__PROBLEM DETAILS__
Across the entries that follow, how many lines have the word "before" in them? Give only the number.

Items from a dataset
********************

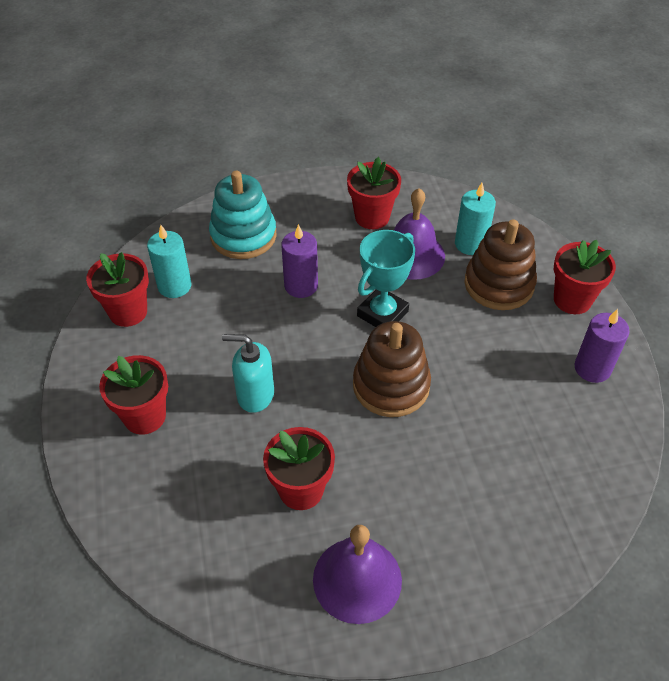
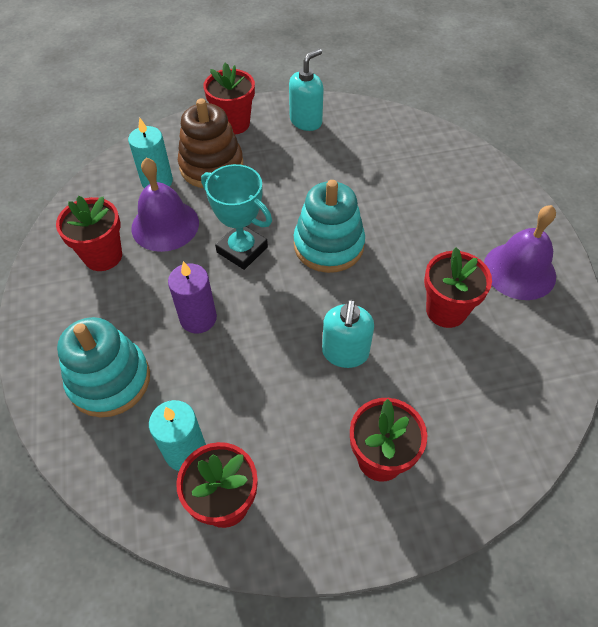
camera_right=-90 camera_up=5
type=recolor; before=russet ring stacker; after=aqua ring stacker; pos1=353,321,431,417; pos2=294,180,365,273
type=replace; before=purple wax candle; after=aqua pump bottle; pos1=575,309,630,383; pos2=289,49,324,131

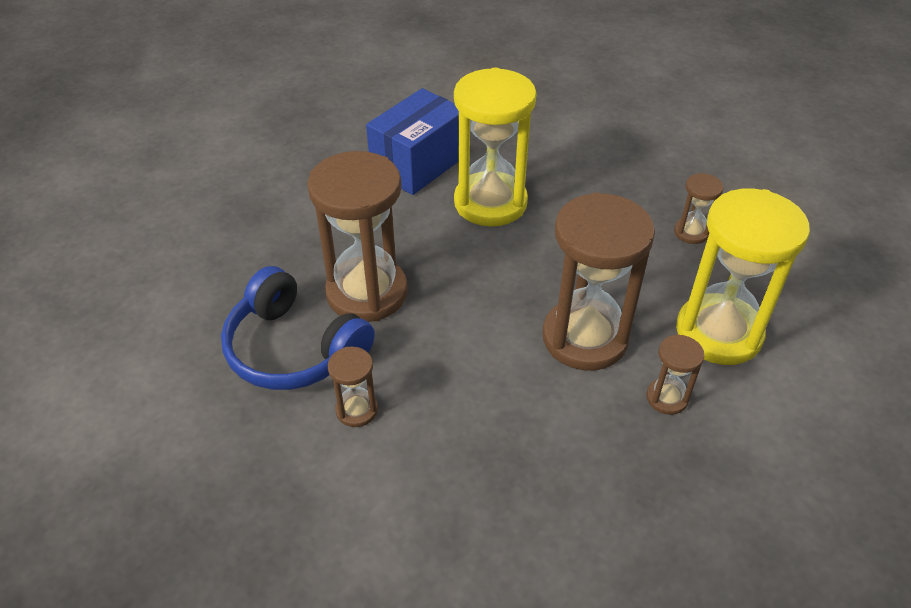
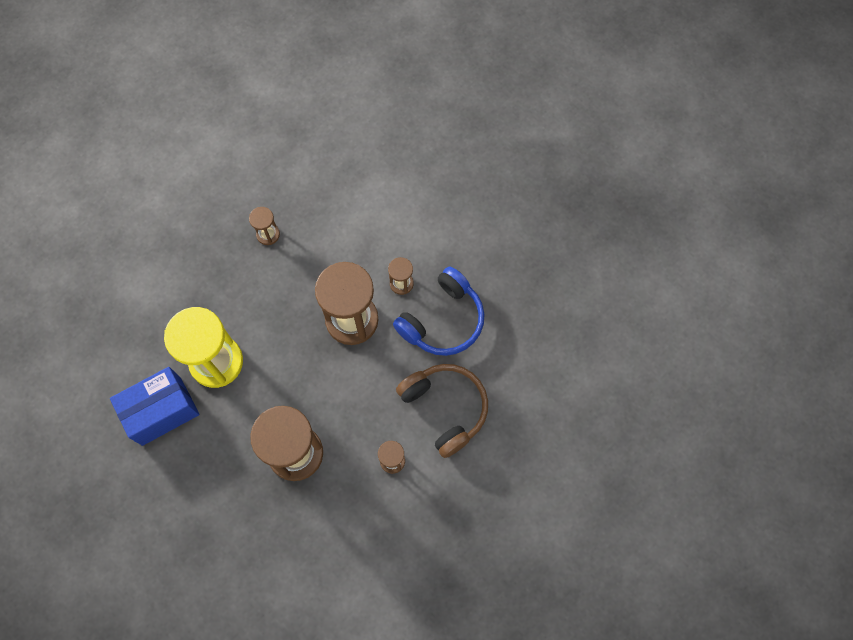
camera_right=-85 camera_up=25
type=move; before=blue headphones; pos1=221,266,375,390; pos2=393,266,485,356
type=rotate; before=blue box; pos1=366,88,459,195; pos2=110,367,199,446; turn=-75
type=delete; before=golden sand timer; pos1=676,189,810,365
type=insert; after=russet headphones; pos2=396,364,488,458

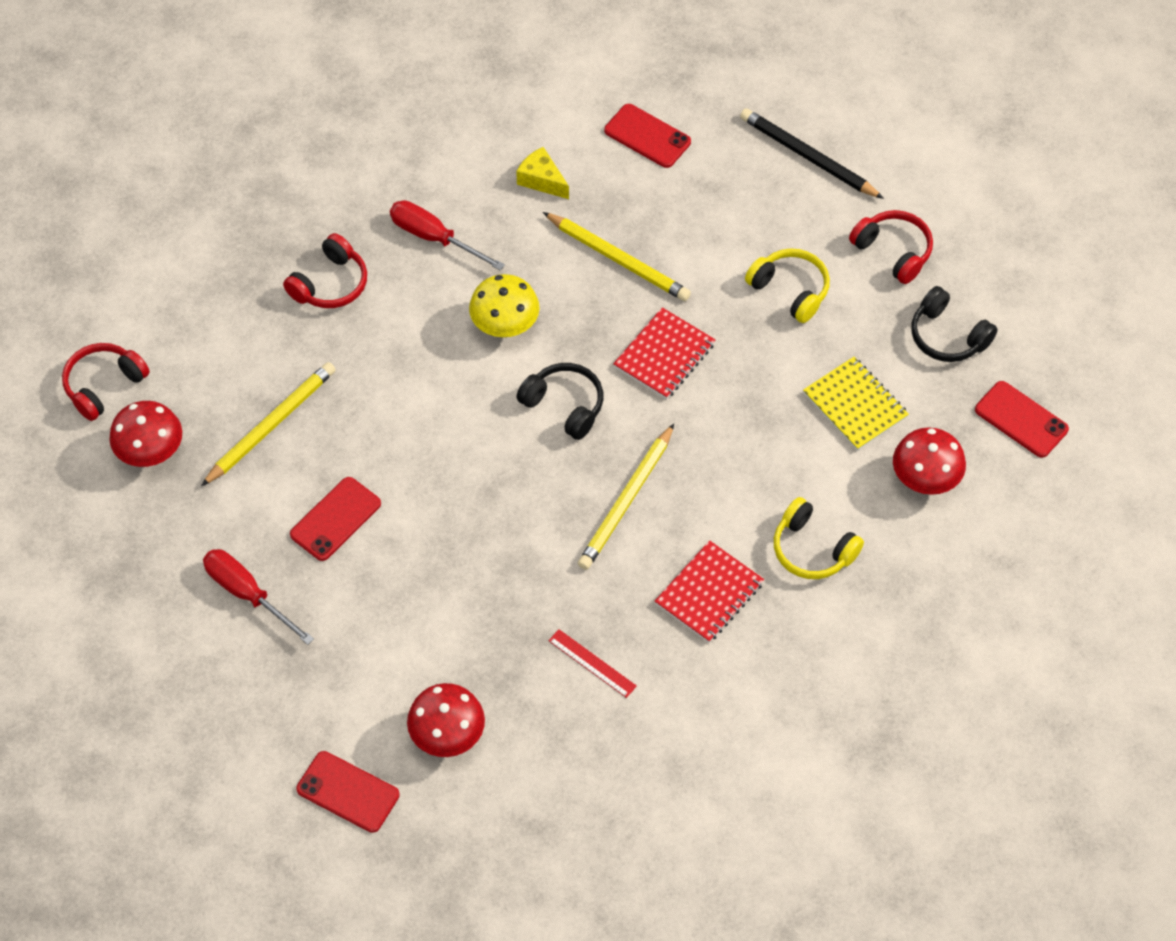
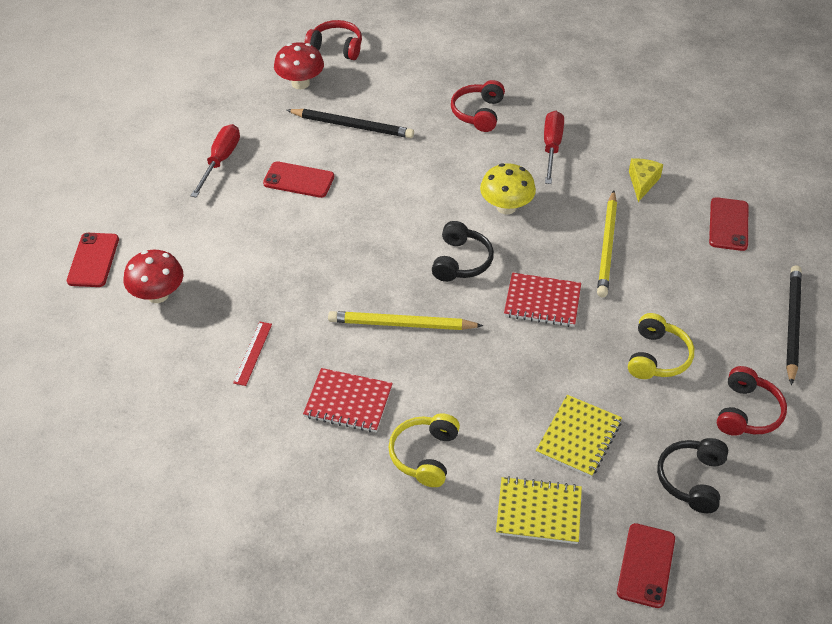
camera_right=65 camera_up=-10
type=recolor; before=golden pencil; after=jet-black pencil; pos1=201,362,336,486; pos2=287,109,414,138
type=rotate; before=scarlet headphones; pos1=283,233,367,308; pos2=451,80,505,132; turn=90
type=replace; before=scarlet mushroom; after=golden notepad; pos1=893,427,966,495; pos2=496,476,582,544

********************

__THE COMPLETED TASK__
8